## Task goal
The output is the lines below from the one with "green light bulb: 4 -> 5" through the one with "green brush: 10 -> 11", both included, printed exactly and with no other line.

(Collection entries)
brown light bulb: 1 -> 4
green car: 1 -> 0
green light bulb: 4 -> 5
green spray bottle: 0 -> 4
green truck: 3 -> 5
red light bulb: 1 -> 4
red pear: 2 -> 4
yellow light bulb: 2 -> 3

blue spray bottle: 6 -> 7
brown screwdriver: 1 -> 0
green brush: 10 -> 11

* * *

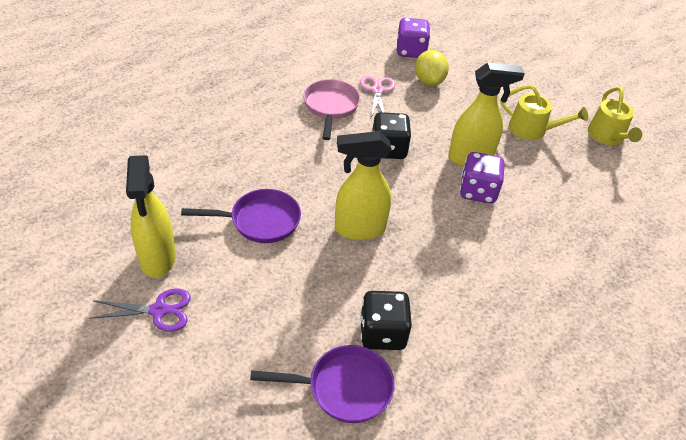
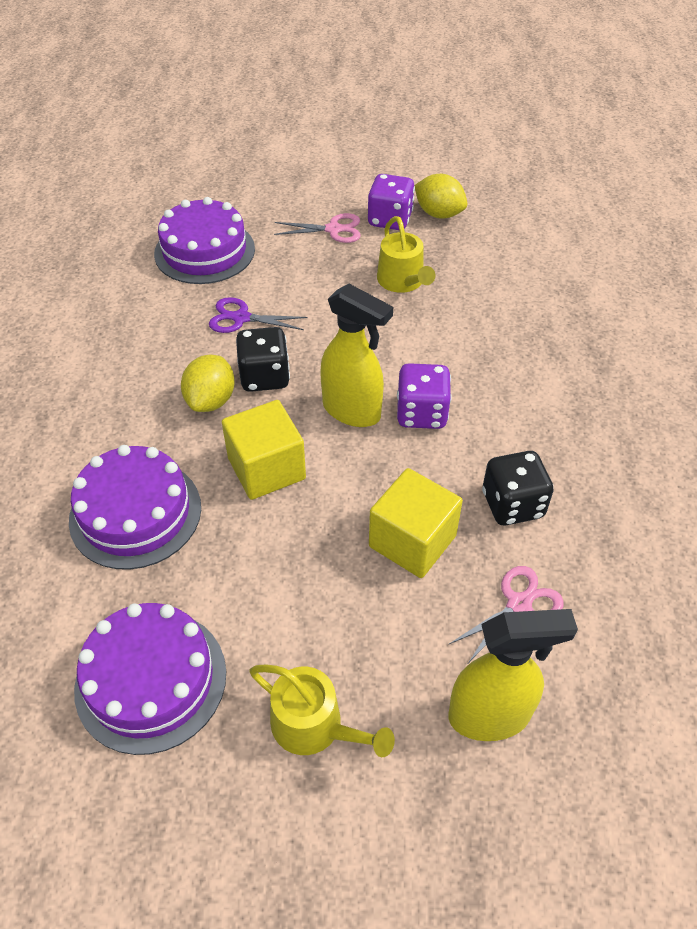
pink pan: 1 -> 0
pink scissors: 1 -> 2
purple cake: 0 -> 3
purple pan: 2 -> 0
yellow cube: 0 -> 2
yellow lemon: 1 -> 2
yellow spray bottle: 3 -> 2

## Exercise solution
green light bulb: 4 -> 5
green spray bottle: 0 -> 4
green truck: 3 -> 5
red light bulb: 1 -> 4
red pear: 2 -> 4
yellow light bulb: 2 -> 3

blue spray bottle: 6 -> 7
brown screwdriver: 1 -> 0
green brush: 10 -> 11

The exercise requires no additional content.